**ABOUT THIS TASK**. Retype the data that follows exactly. No pictures belong in the copy.
..........
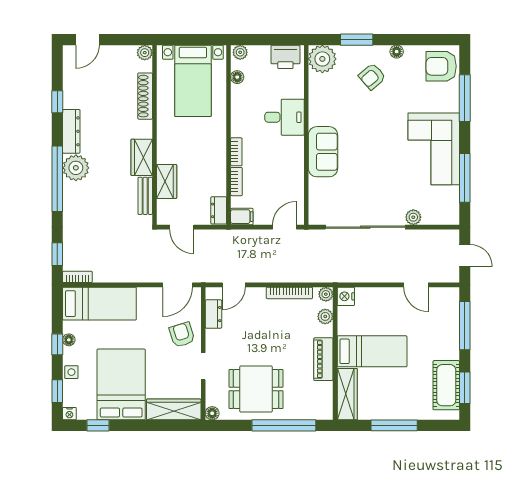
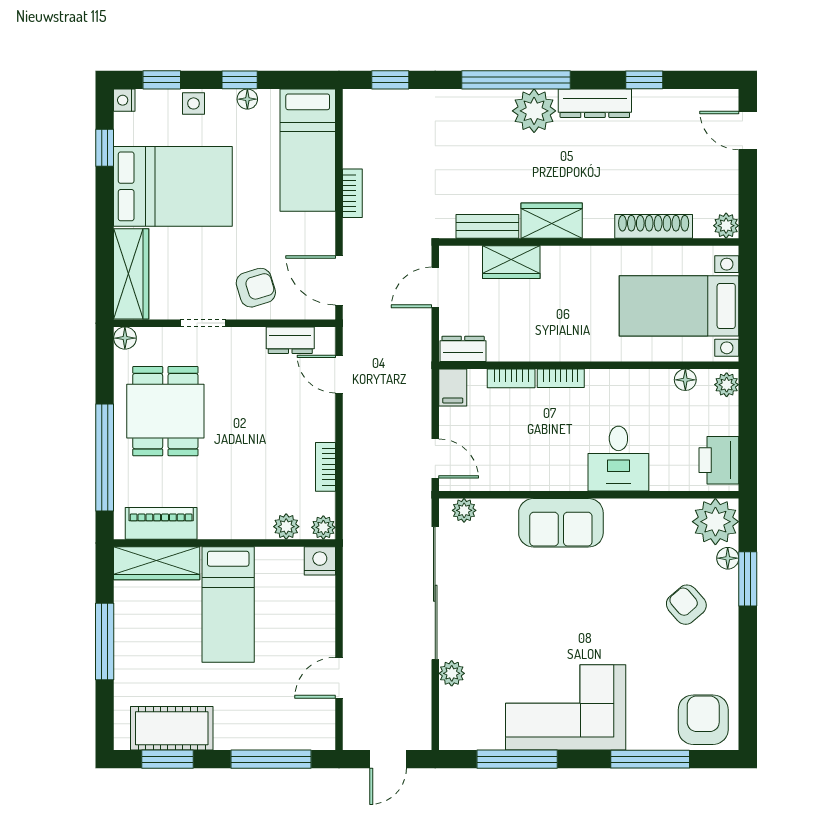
floor lamp: (397, 52) -> (728, 558), moved
plant: (316, 210) -> (464, 510), added
bookcase: (77, 277) -> (352, 193), moved
bookcase: (289, 293) -> (326, 467), width x0.64
piano: (323, 359) -> (161, 523), moved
..........
**WRITTEN RESPONSE**.
floor lamp: (397, 52) -> (728, 558), moved
plant: (316, 210) -> (464, 510), added
bookcase: (77, 277) -> (352, 193), moved
bookcase: (289, 293) -> (326, 467), width x0.64
piano: (323, 359) -> (161, 523), moved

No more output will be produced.